Geospatial object listing tasks:
BEGIN
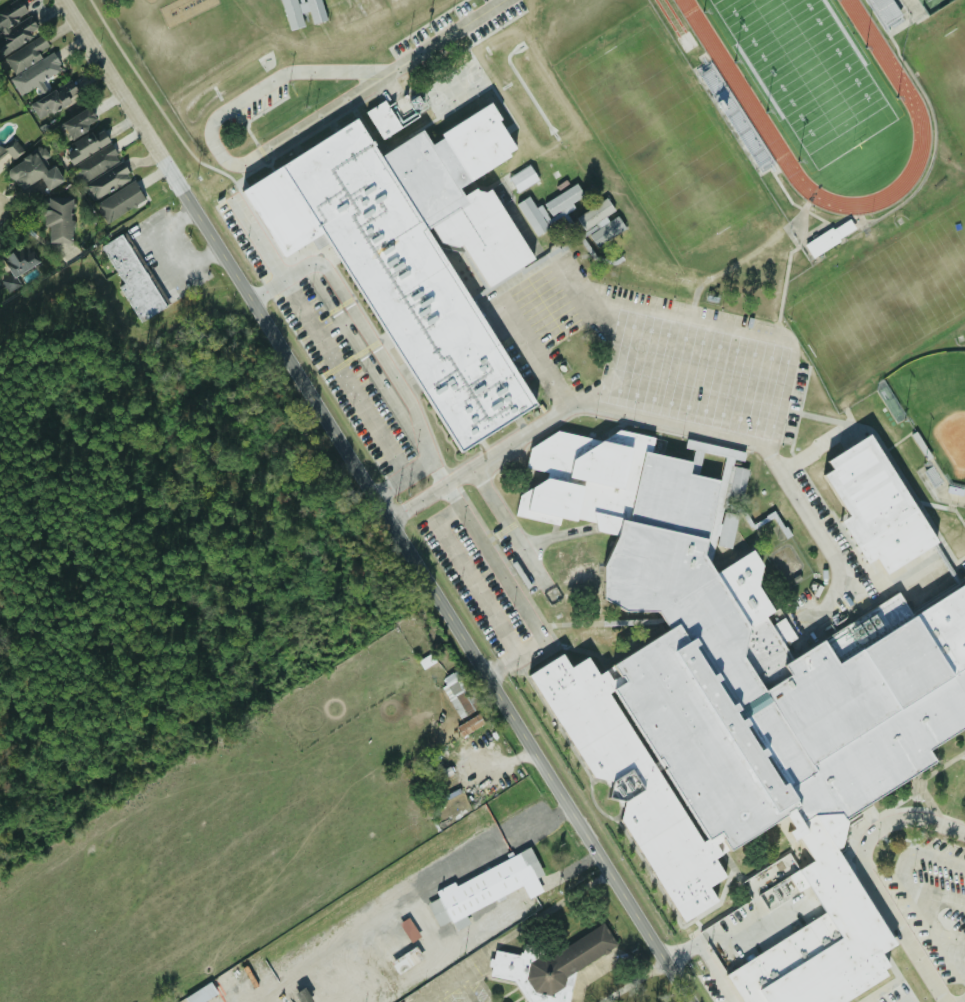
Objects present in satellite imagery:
building: (312, 10)
building: (291, 14)
road: (449, 34)
building: (18, 38)
park: (805, 74)
building: (34, 75)
track: (813, 84)
building: (53, 99)
track: (750, 107)
building: (382, 119)
building: (76, 123)
road: (218, 145)
building: (85, 146)
building: (9, 153)
building: (33, 171)
building: (99, 172)
building: (522, 178)
road: (211, 184)
building: (118, 201)
road: (897, 204)
building: (548, 208)
road: (6, 210)
building: (57, 219)
building: (599, 222)
building: (827, 238)
road: (260, 240)
road: (176, 250)
building: (413, 253)
building: (18, 264)
building: (131, 279)
parking lot: (545, 308)
road: (704, 327)
road: (368, 338)
parking lot: (699, 363)
park: (935, 407)
road: (800, 409)
road: (573, 414)
road: (625, 414)
road: (485, 461)
building: (600, 465)
road: (369, 478)
building: (736, 480)
building: (576, 482)
building: (866, 490)
building: (671, 497)
building: (714, 517)
road: (959, 518)
road: (511, 525)
building: (725, 530)
road: (556, 537)
road: (933, 545)
road: (955, 560)
building: (572, 563)
road: (505, 564)
parking lot: (476, 586)
road: (510, 587)
building: (936, 596)
building: (754, 619)
road: (595, 621)
building: (865, 628)
building: (596, 637)
building: (807, 678)
building: (456, 694)
building: (469, 725)
building: (697, 739)
road: (513, 756)
road: (962, 756)
road: (599, 781)
building: (632, 786)
building: (960, 790)
road: (931, 808)
road: (617, 810)
road: (546, 823)
crop: (265, 830)
road: (812, 868)
road: (737, 874)
road: (549, 886)
building: (485, 889)
parking lot: (933, 897)
road: (667, 903)
road: (872, 908)
road: (536, 919)
road: (427, 923)
road: (387, 924)
road: (898, 924)
building: (399, 945)
parking lot: (814, 956)
building: (551, 965)
road: (713, 972)
road: (635, 980)
road: (683, 981)
road: (441, 988)
road: (471, 988)
building: (200, 994)
building: (301, 996)

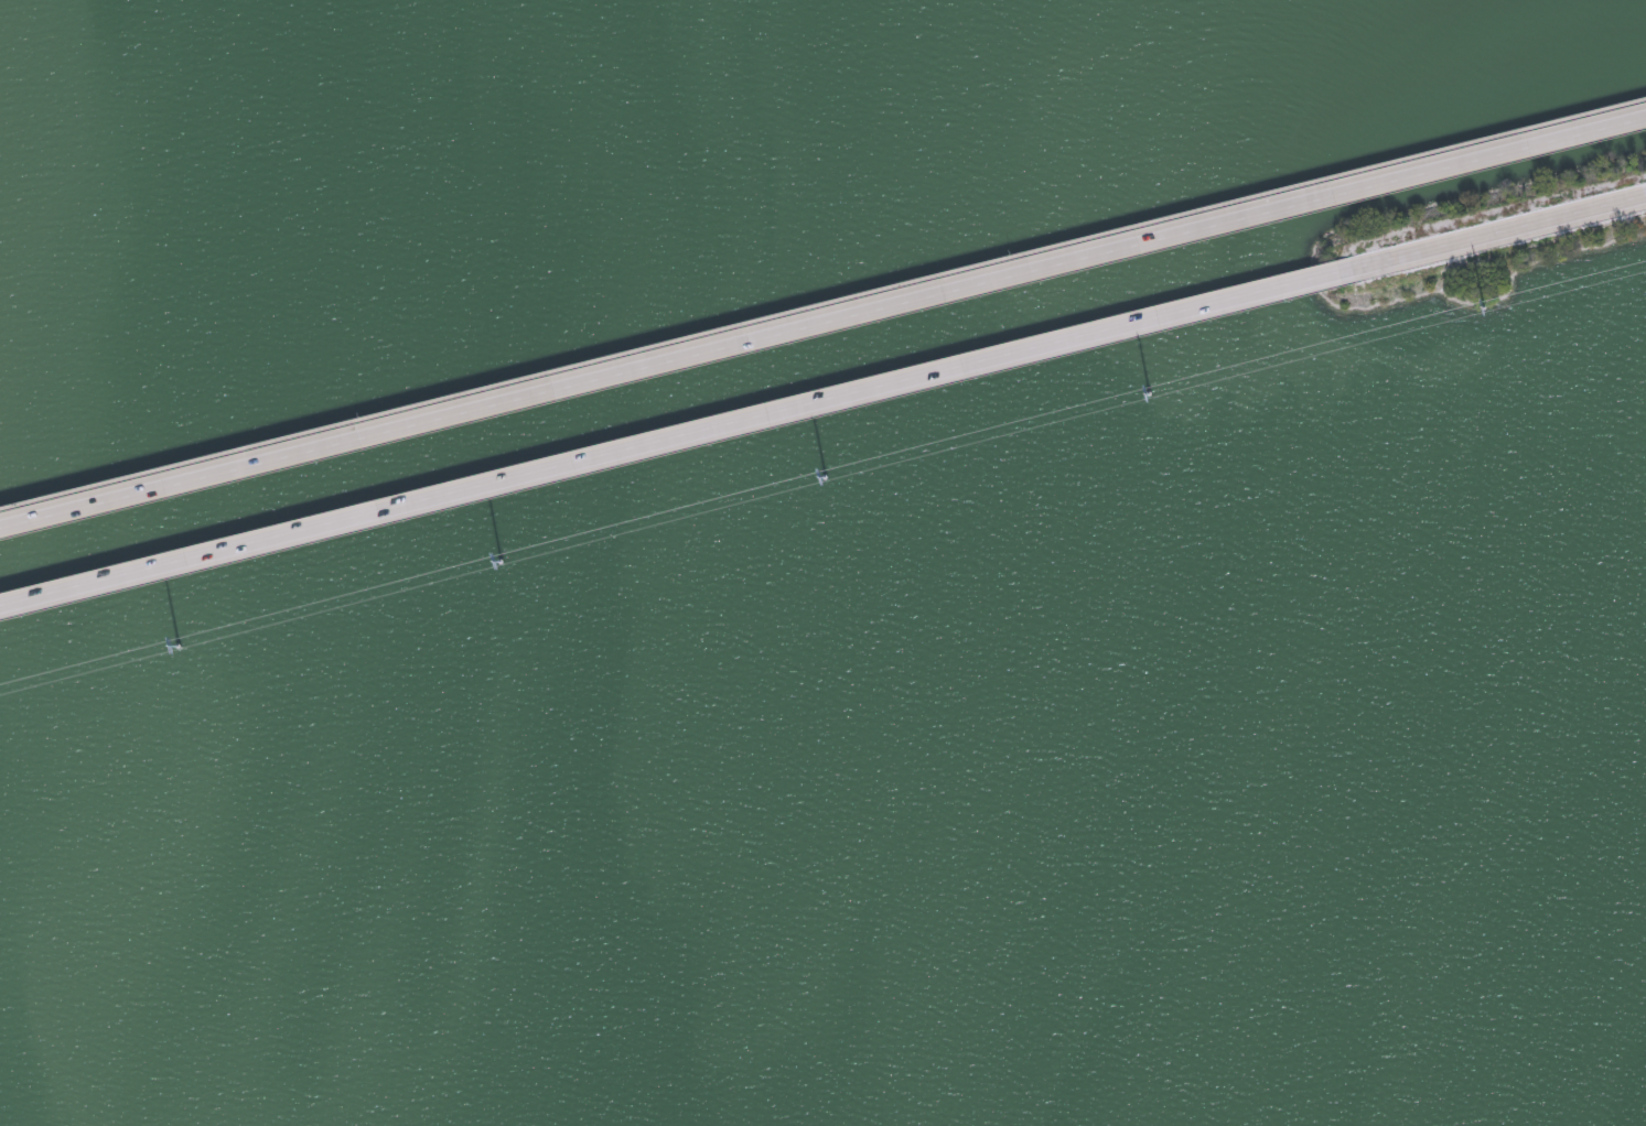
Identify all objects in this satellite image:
road: (1497, 228)
power tower: (1482, 309)
road: (822, 310)
road: (822, 320)
power tower: (1147, 396)
road: (674, 434)
power tower: (824, 479)
power tower: (499, 564)
power tower: (176, 647)

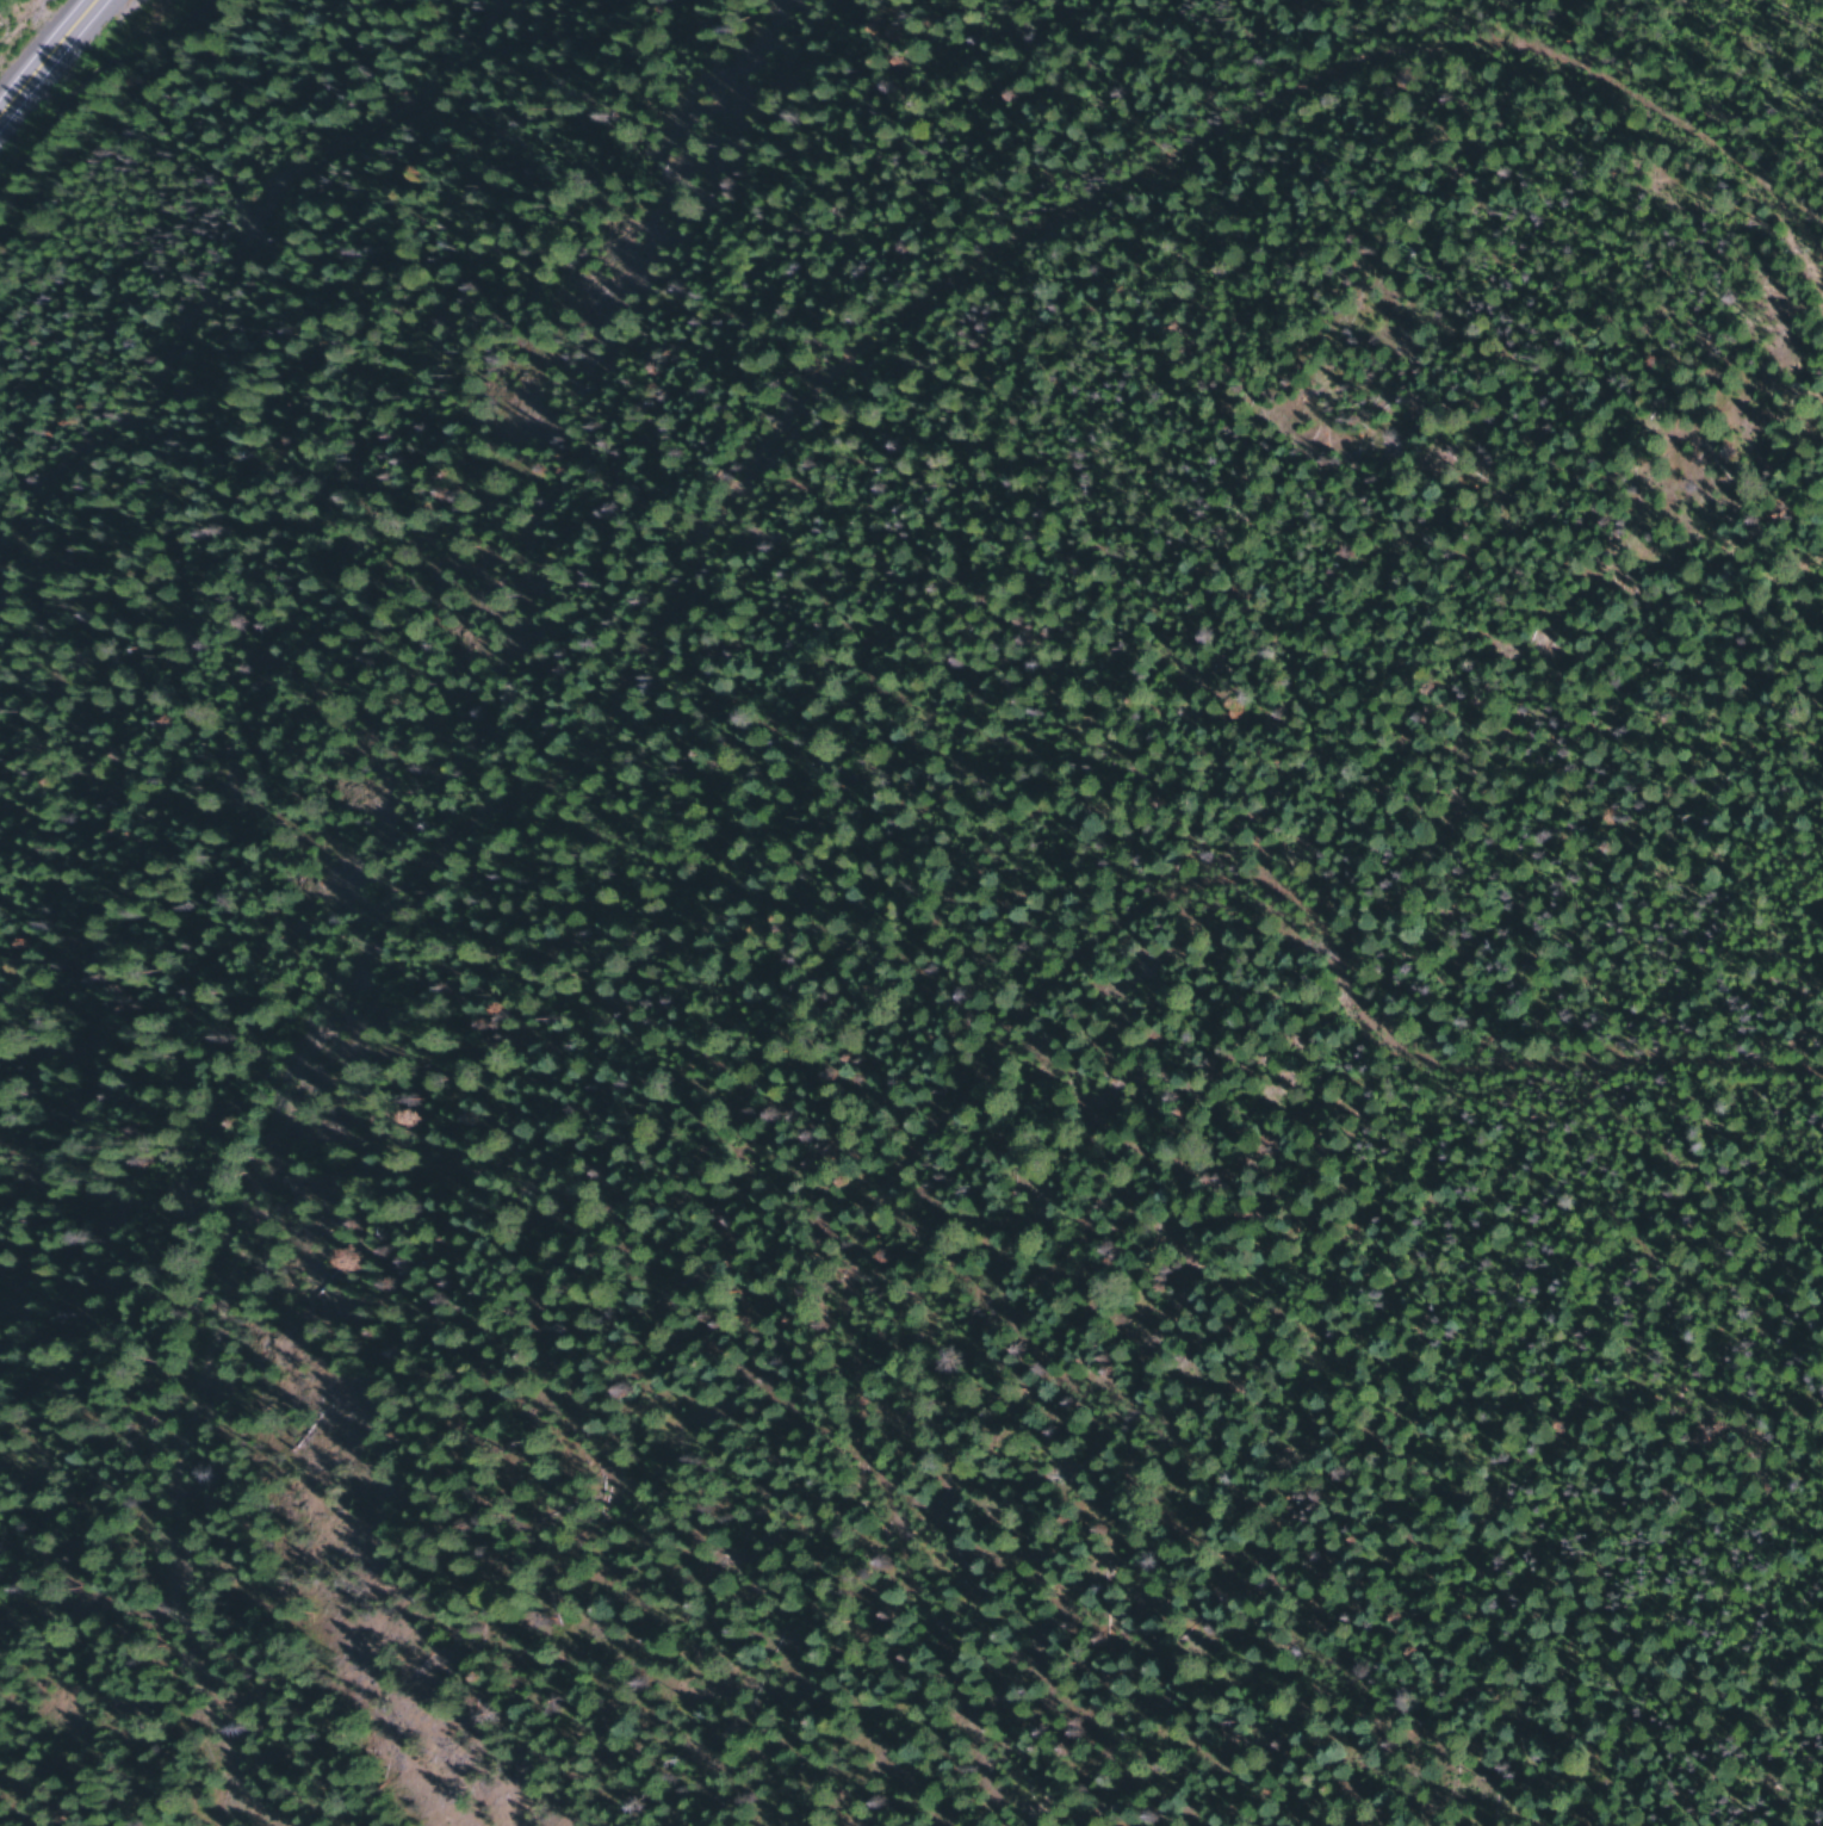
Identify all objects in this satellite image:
road: (50, 61)
road: (187, 332)
road: (735, 499)
road: (999, 994)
END
Exercise goal: Using the entries above, copy out all lines that contain the string "parking".

Answer for the task:
parking lot: (545, 308)
parking lot: (699, 363)
parking lot: (476, 586)
parking lot: (933, 897)
parking lot: (814, 956)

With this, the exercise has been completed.